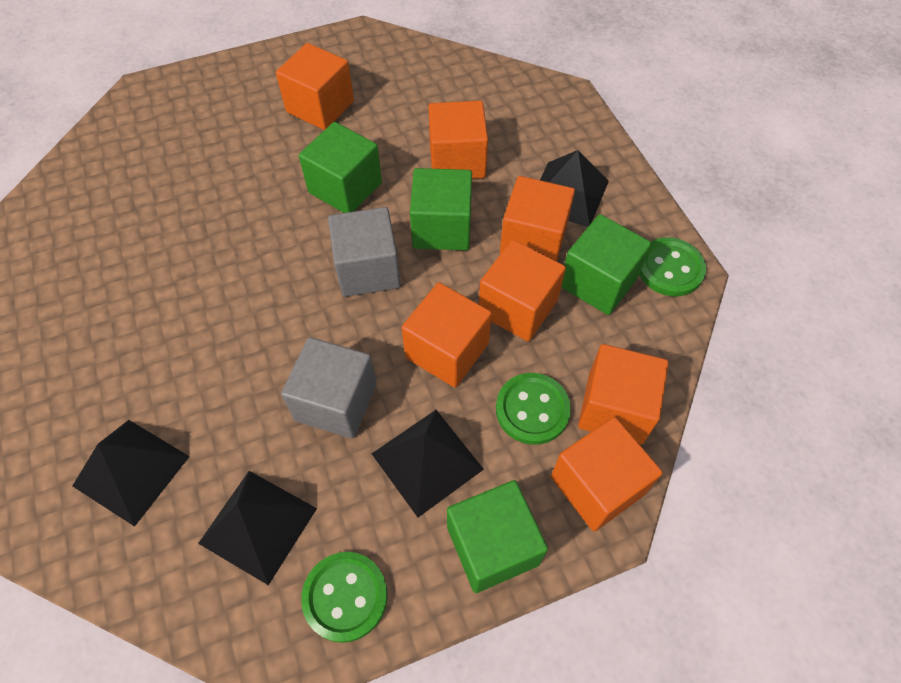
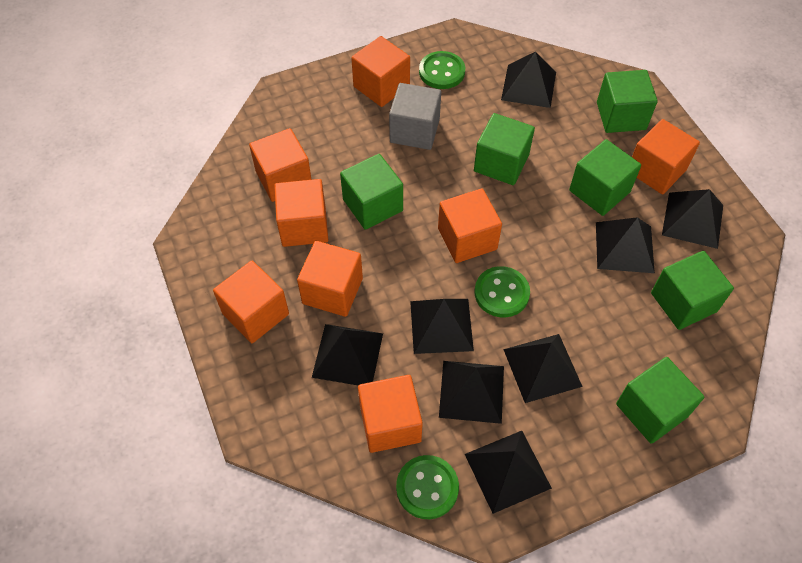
black pyramid: 4 -> 8
green cube: 4 -> 6
grey cube: 2 -> 1
orange cube: 7 -> 8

·····

— The task —
Transcribe the full listing above exactly, with the images removed.

— Reply —
black pyramid: 4 -> 8
green cube: 4 -> 6
grey cube: 2 -> 1
orange cube: 7 -> 8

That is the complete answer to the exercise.